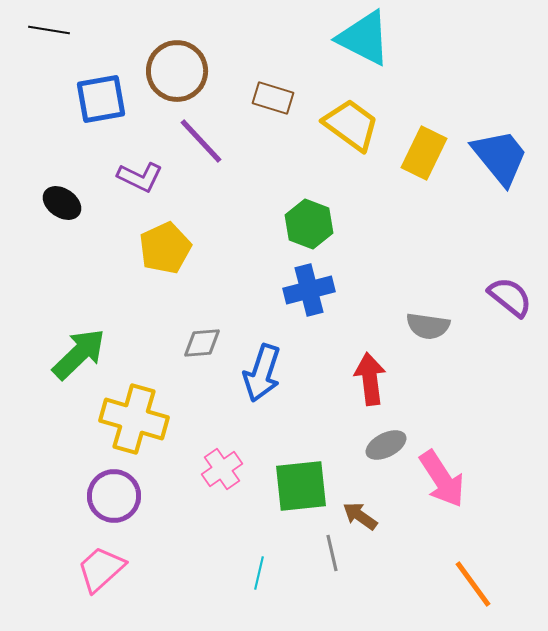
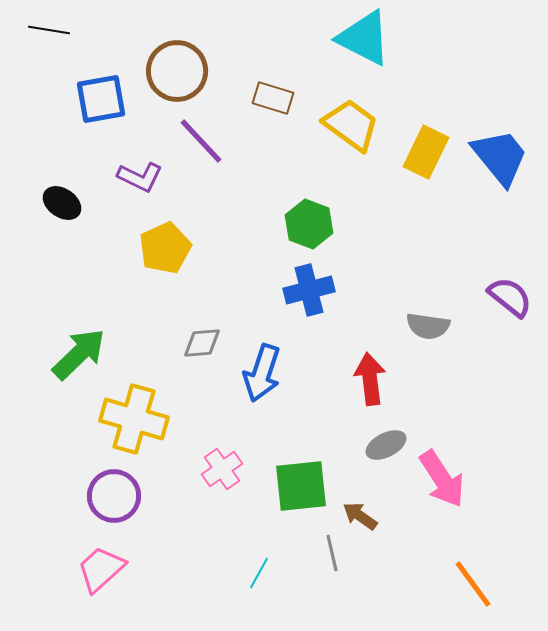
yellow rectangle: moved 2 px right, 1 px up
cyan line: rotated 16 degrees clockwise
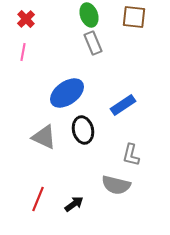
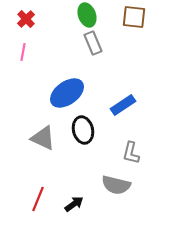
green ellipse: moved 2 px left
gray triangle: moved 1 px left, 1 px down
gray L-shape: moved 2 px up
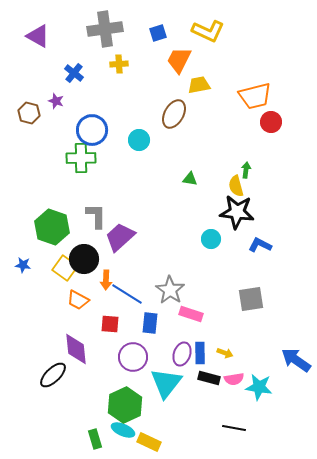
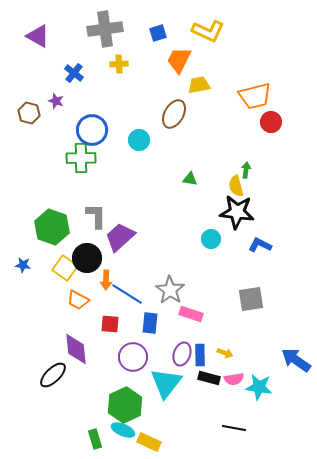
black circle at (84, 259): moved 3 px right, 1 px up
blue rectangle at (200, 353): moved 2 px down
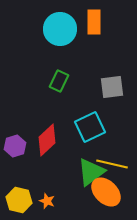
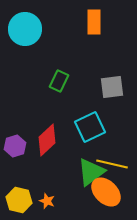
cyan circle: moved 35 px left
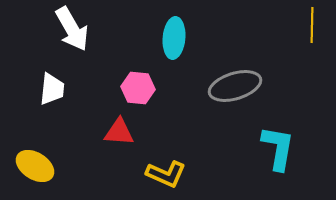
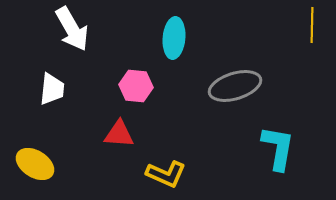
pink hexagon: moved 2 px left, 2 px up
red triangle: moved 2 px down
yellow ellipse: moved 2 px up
----------
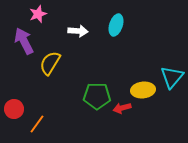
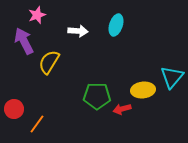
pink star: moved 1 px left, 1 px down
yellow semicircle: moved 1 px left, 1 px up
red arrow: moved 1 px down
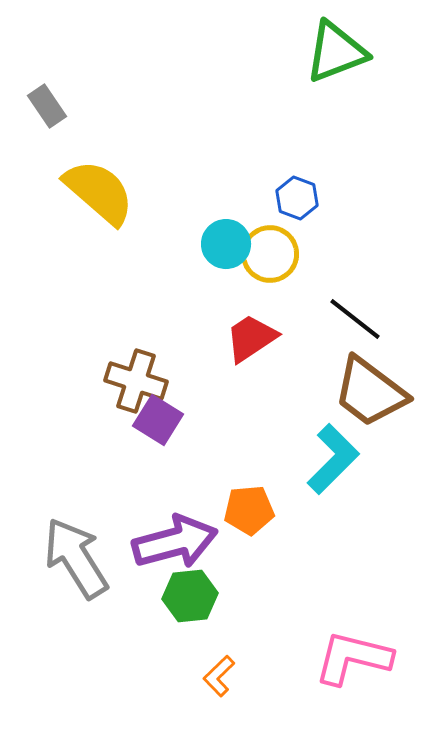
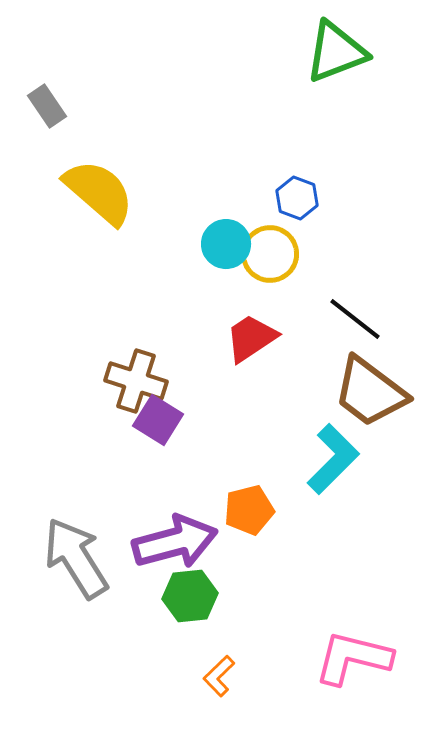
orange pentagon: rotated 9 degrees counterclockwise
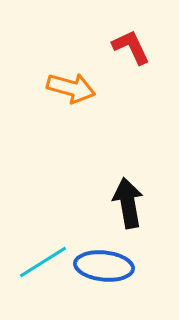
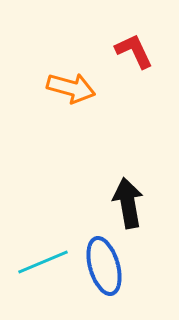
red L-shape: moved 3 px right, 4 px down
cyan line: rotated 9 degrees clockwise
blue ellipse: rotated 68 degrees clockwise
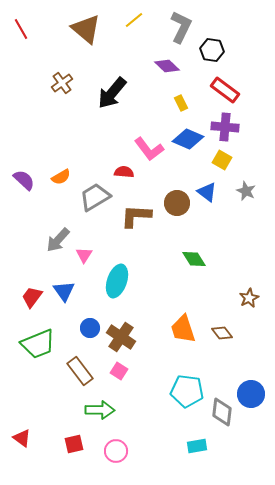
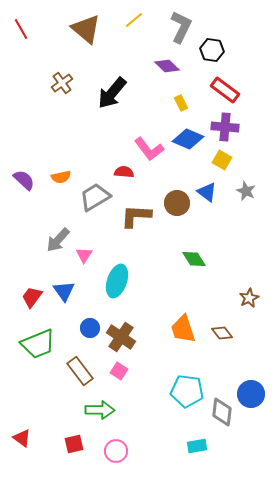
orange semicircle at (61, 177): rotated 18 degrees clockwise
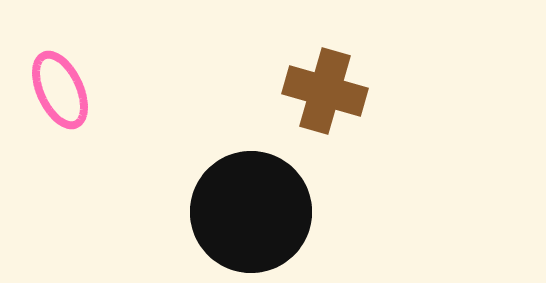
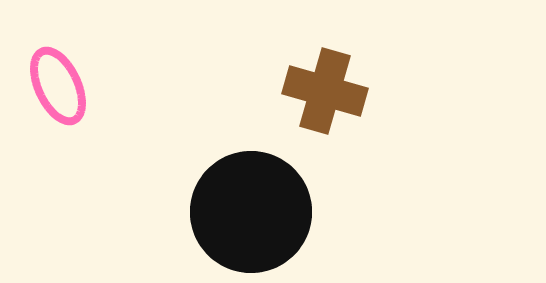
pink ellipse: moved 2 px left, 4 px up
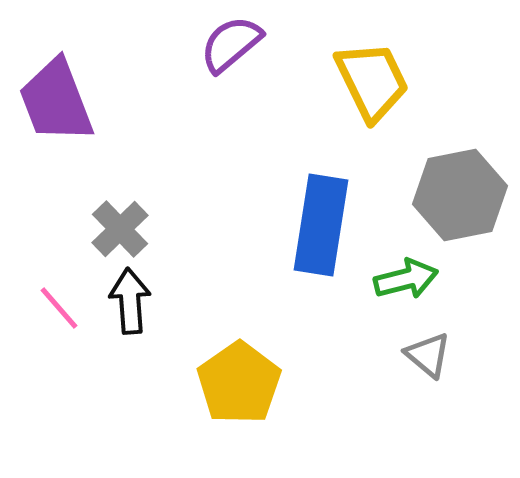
----------
Task objective - Print the lines starting with the one containing "pink star: moved 1 px left, 1 px down" and going on through the one containing "pink ellipse: moved 2 px left, 4 px up", leaving the pictures out.

Solution -
pink star: moved 1 px left, 1 px down
yellow semicircle: moved 1 px left, 1 px up
red arrow: moved 1 px down
orange pentagon: rotated 9 degrees counterclockwise
red L-shape: moved 3 px right, 4 px down
cyan line: rotated 9 degrees clockwise
blue ellipse: rotated 68 degrees clockwise
orange semicircle at (61, 177): rotated 18 degrees clockwise
pink ellipse: moved 2 px left, 4 px up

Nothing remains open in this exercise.